Exercise objective: Exclude the images and transcribe the entries below precisely.

Material to process:
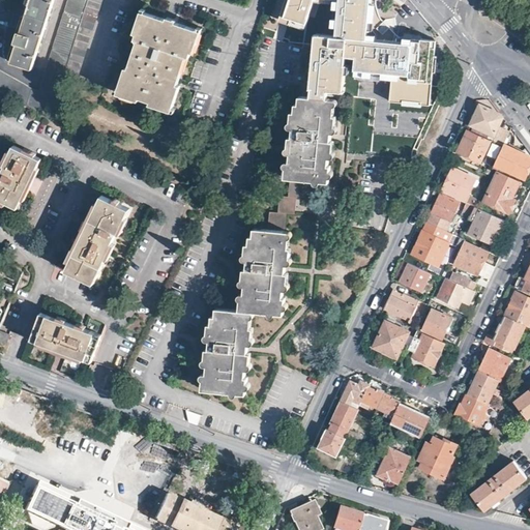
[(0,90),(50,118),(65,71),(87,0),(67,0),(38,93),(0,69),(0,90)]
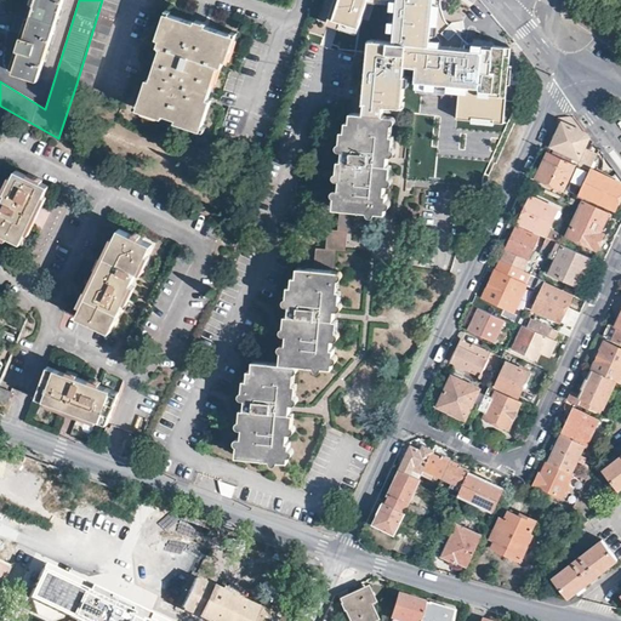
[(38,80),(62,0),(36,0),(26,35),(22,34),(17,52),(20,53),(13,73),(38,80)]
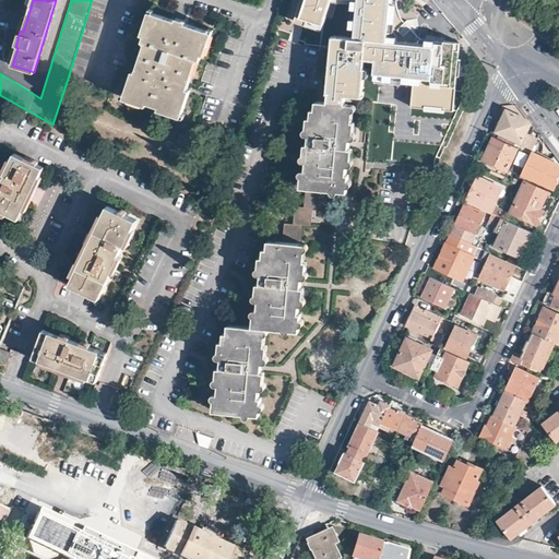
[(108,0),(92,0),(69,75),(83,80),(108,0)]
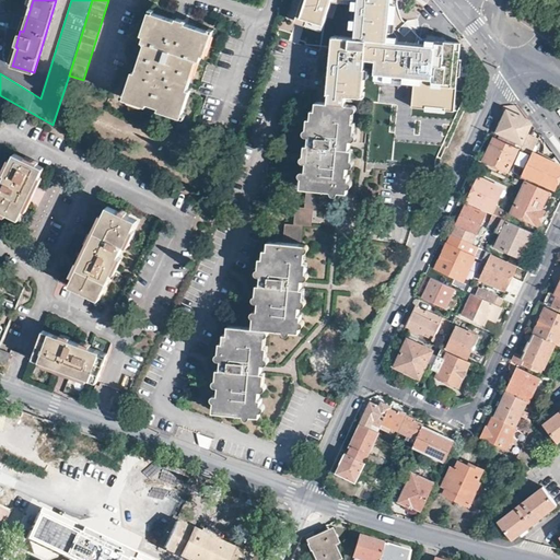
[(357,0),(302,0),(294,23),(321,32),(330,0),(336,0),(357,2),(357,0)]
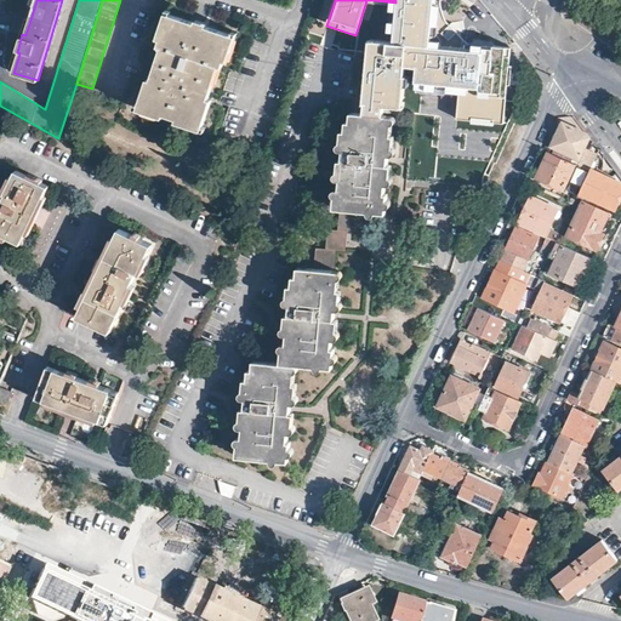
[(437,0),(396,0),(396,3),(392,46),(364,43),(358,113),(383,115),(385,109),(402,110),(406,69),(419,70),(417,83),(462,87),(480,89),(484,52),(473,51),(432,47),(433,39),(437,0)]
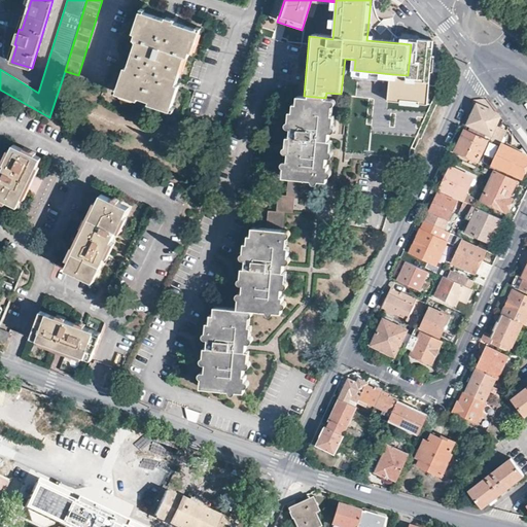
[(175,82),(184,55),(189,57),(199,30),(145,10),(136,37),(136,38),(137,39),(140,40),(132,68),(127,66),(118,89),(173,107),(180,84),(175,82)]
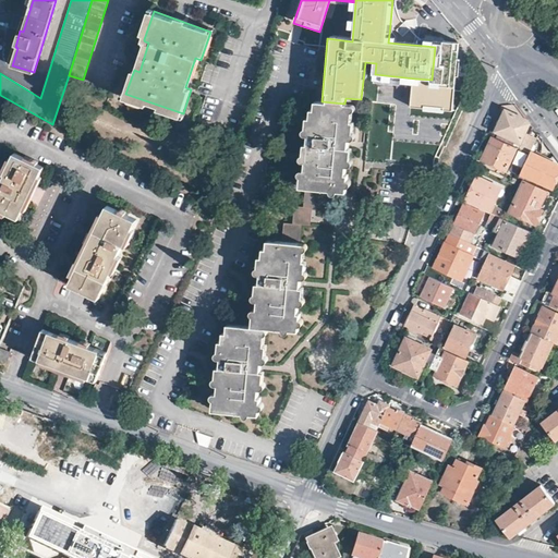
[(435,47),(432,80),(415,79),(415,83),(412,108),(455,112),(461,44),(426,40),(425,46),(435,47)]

Response to the task:
[(0,90),(50,118),(65,71),(87,0),(67,0),(38,93),(0,69),(0,90)]
[(38,80),(62,0),(36,0),(26,35),(22,34),(17,52),(20,53),(13,73),(38,80)]
[(108,0),(92,0),(69,75),(83,80),(108,0)]
[(357,0),(302,0),(294,23),(321,32),(330,0),(336,0),(357,2),(357,0)]
[(437,0),(396,0),(396,3),(392,46),(364,43),(358,113),(383,115),(385,109),(402,110),(406,69),(419,70),(417,83),(462,87),(480,89),(484,52),(473,51),(432,47),(433,39),(437,0)]
[(175,82),(184,55),(189,57),(199,30),(145,10),(136,37),(136,38),(137,39),(140,40),(132,68),(127,66),(118,89),(173,107),(180,84),(175,82)]
[(435,47),(432,80),(415,79),(415,83),(412,108),(455,112),(461,44),(426,40),(425,46),(435,47)]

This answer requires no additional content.